[Your objective]: Collect every line below that contains the word "VCTRL".

[Stored records]
╭──

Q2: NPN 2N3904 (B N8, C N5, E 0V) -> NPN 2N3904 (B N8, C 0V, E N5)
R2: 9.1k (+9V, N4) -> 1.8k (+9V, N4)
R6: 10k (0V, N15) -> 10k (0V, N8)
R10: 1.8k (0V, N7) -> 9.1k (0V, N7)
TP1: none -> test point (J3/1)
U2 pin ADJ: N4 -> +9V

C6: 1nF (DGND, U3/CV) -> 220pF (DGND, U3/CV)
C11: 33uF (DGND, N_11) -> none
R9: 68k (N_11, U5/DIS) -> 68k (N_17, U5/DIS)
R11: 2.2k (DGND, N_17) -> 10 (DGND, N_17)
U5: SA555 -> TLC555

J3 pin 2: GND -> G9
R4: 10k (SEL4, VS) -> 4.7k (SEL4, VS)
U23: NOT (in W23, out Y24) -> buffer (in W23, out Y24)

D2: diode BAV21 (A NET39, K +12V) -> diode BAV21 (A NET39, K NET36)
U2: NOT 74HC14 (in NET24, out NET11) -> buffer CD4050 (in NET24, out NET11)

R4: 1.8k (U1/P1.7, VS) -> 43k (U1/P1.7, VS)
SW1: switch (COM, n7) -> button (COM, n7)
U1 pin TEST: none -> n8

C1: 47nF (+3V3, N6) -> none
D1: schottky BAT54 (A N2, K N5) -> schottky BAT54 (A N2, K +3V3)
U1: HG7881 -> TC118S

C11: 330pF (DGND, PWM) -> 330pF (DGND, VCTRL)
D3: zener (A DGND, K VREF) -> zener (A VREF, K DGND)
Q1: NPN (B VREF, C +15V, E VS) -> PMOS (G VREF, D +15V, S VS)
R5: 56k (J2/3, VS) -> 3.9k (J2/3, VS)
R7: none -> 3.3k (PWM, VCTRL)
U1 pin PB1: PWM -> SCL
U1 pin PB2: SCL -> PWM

╰──

[Exercise answer]:
C11: 330pF (DGND, PWM) -> 330pF (DGND, VCTRL)
R7: none -> 3.3k (PWM, VCTRL)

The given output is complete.